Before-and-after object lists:
══════

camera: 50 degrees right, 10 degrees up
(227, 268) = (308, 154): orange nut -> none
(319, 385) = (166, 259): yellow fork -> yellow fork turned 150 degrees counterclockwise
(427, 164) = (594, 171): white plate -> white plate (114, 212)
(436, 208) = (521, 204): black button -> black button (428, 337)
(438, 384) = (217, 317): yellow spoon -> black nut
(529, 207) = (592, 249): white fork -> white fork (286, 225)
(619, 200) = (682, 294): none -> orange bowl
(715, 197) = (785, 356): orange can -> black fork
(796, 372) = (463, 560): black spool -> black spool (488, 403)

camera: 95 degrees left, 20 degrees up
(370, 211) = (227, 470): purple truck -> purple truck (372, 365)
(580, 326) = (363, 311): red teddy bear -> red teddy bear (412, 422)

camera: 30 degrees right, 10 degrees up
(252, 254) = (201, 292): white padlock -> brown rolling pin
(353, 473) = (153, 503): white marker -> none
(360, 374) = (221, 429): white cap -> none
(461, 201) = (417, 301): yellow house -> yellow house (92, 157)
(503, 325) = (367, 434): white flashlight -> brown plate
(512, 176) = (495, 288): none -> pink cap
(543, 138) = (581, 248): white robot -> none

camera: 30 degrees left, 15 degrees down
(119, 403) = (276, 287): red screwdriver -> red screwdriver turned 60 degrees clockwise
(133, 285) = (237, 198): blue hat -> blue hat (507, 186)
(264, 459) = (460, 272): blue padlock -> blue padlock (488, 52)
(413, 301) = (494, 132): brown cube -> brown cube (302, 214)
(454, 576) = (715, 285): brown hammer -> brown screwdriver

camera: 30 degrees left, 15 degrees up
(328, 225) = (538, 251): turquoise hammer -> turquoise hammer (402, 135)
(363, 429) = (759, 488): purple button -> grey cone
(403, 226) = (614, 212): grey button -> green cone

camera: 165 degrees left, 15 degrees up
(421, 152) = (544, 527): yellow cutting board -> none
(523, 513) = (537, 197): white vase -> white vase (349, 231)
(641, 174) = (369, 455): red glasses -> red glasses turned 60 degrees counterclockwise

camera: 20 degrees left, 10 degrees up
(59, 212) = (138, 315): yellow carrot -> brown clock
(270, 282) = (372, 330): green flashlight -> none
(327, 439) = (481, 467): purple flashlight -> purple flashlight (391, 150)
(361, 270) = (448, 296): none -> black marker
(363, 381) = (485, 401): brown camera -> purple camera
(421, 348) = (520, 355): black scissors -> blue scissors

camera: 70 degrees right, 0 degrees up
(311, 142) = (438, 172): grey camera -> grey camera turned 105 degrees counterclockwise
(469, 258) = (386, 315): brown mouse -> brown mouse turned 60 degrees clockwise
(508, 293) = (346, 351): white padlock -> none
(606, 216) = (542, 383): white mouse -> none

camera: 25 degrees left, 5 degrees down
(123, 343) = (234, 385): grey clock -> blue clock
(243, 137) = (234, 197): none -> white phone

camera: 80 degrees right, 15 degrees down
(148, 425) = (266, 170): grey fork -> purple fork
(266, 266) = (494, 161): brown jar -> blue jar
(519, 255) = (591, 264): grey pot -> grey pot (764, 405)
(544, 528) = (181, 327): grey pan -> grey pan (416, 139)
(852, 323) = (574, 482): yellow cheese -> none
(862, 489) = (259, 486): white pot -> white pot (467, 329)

══════

> Task to complete
From the first line of the data through the line with "(427, 164) = (594, 171): white", quote each line exactly and add nothing else.

> Task solution
camera: 50 degrees right, 10 degrees up
(227, 268) = (308, 154): orange nut -> none
(319, 385) = (166, 259): yellow fork -> yellow fork turned 150 degrees counterclockwise
(427, 164) = (594, 171): white plate -> white plate (114, 212)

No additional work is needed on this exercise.